(Revision comparison data)

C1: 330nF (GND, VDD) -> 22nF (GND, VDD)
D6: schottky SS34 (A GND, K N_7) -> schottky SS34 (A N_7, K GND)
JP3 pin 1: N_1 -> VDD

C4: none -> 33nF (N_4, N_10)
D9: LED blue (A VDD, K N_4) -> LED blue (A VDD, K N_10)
---
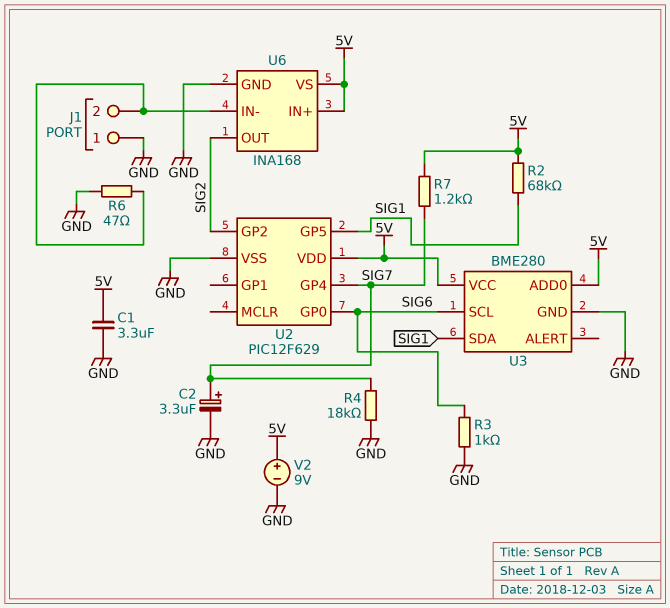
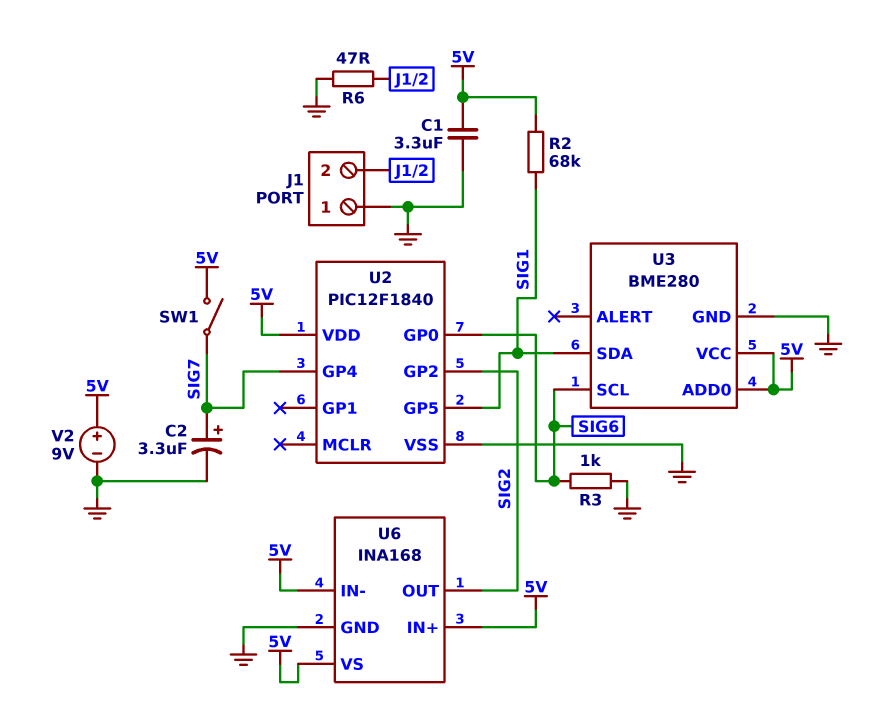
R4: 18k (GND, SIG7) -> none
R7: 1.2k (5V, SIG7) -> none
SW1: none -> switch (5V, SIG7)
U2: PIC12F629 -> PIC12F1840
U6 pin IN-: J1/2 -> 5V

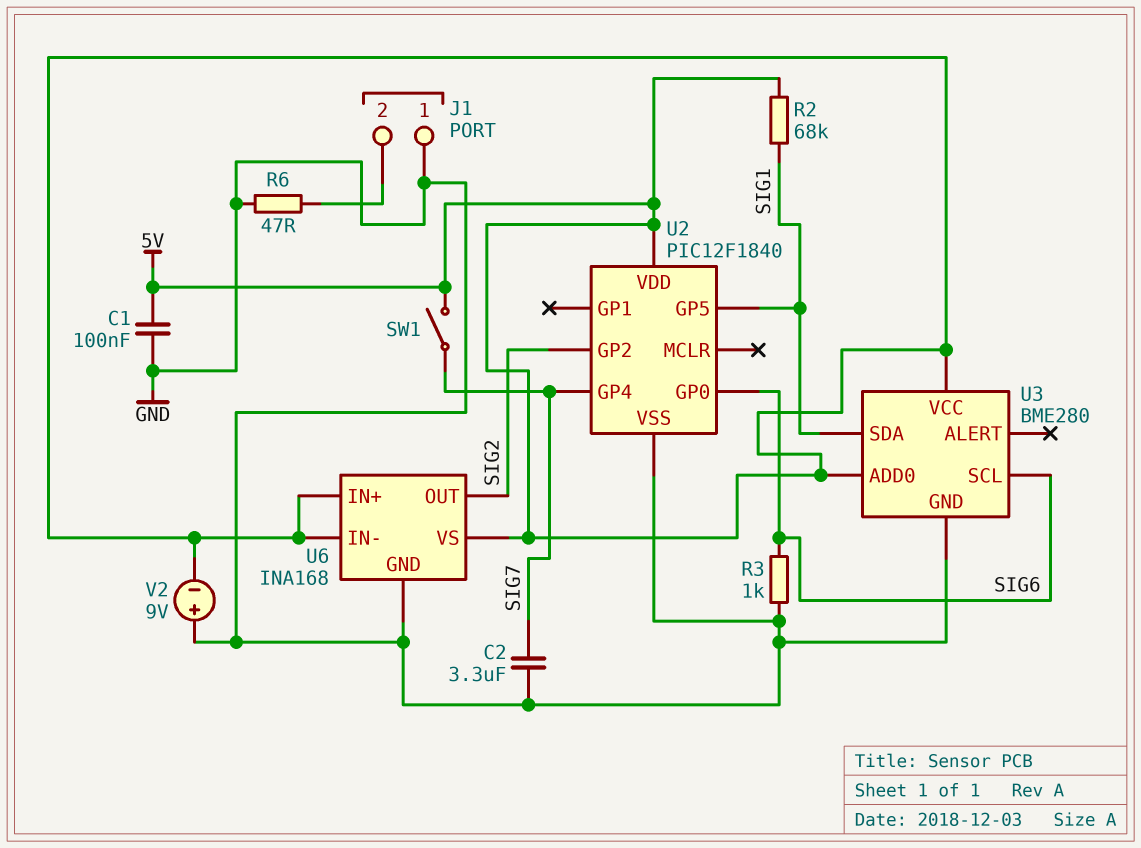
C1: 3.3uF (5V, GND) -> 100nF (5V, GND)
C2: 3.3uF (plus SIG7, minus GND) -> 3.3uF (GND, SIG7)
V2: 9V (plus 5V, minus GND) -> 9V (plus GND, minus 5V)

(REQUIRED ACTION)
What is needed is an exact copy of the lines above from the one with "R4: 18k (GND, SIG7) -> none" to the one with "V2: 9V (plus", both ends kept, and nothing more; please leave the pictures out.

(ANSWER TO THIS TASK)
R4: 18k (GND, SIG7) -> none
R7: 1.2k (5V, SIG7) -> none
SW1: none -> switch (5V, SIG7)
U2: PIC12F629 -> PIC12F1840
U6 pin IN-: J1/2 -> 5V

C1: 3.3uF (5V, GND) -> 100nF (5V, GND)
C2: 3.3uF (plus SIG7, minus GND) -> 3.3uF (GND, SIG7)
V2: 9V (plus 5V, minus GND) -> 9V (plus GND, minus 5V)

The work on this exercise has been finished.